A faithful, word-for-word copy of the data below is required, without pictures.

> DATA:
- Opening Delimiter -

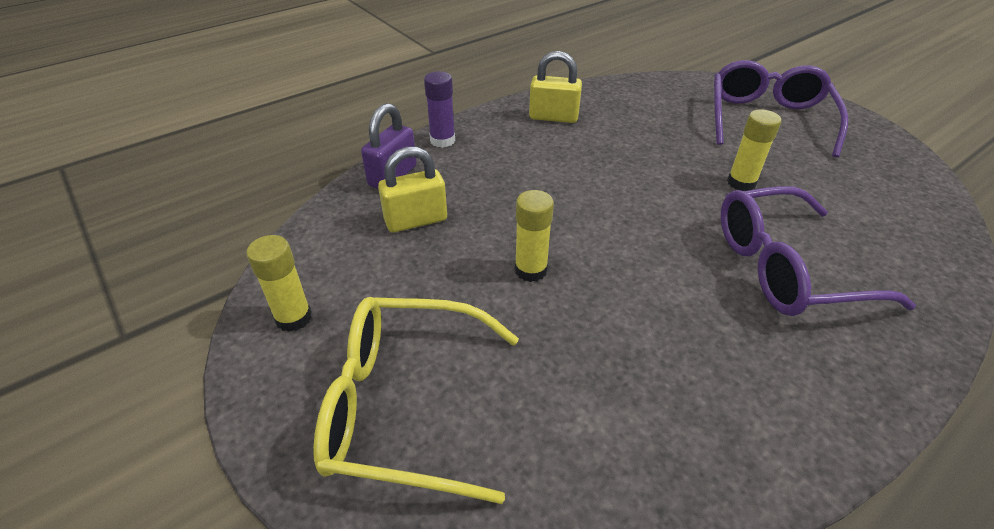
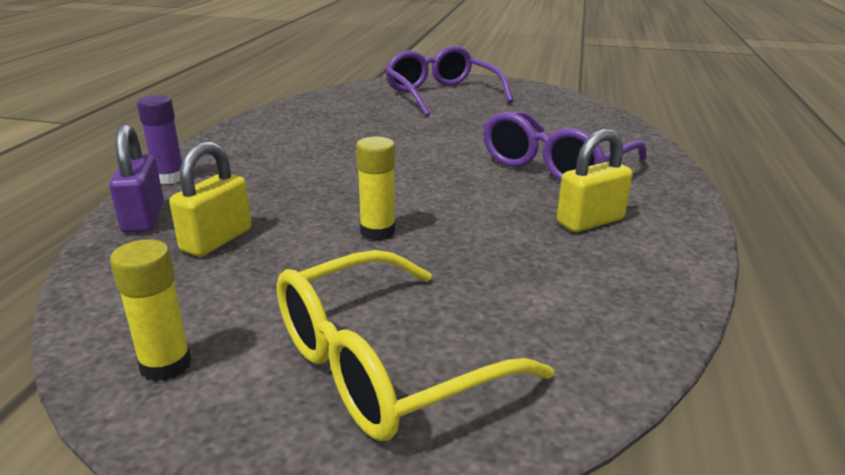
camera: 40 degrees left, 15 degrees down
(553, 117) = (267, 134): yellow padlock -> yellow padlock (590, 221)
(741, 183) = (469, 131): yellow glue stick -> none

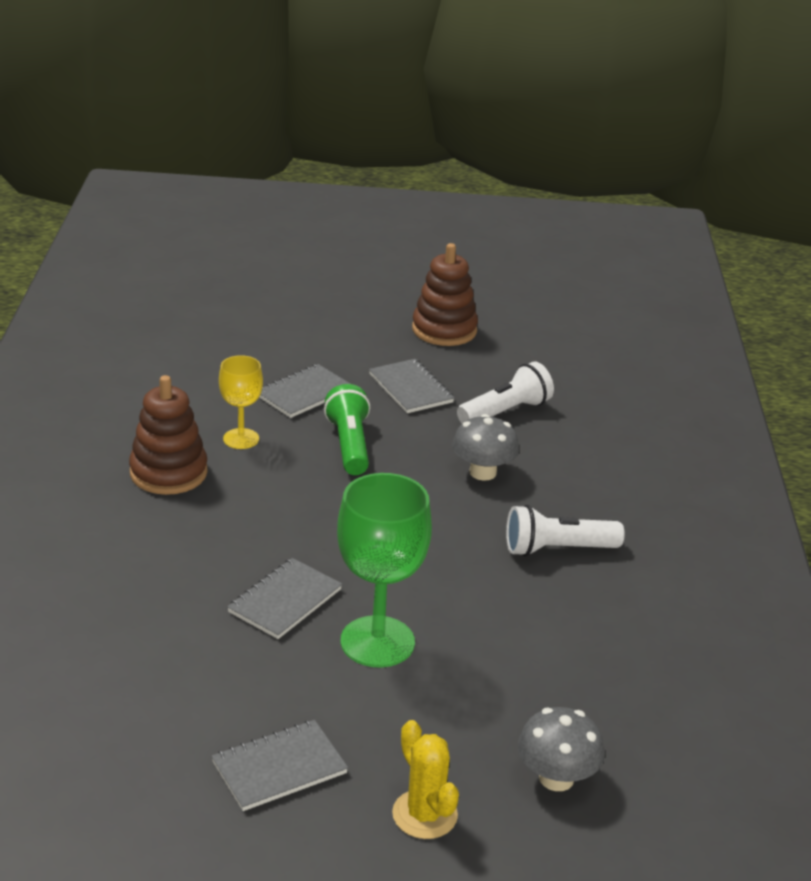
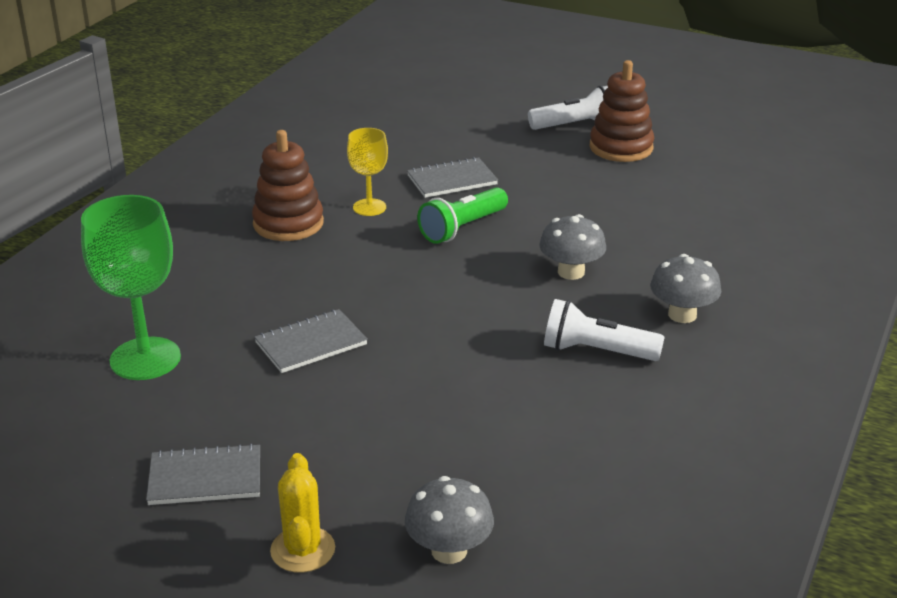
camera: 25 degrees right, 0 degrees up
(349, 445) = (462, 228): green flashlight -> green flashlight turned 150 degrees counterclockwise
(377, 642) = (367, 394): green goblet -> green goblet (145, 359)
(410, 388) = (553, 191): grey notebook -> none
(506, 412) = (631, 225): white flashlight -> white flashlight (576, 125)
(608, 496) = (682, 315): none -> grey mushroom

- Closing Delimiter -

> SOLVED EXERCISE:
camera: 40 degrees left, 15 degrees down
(553, 117) = (267, 134): yellow padlock -> yellow padlock (590, 221)
(741, 183) = (469, 131): yellow glue stick -> none

camera: 25 degrees right, 0 degrees up
(349, 445) = (462, 228): green flashlight -> green flashlight turned 150 degrees counterclockwise
(377, 642) = (367, 394): green goblet -> green goblet (145, 359)
(410, 388) = (553, 191): grey notebook -> none
(506, 412) = (631, 225): white flashlight -> white flashlight (576, 125)
(608, 496) = (682, 315): none -> grey mushroom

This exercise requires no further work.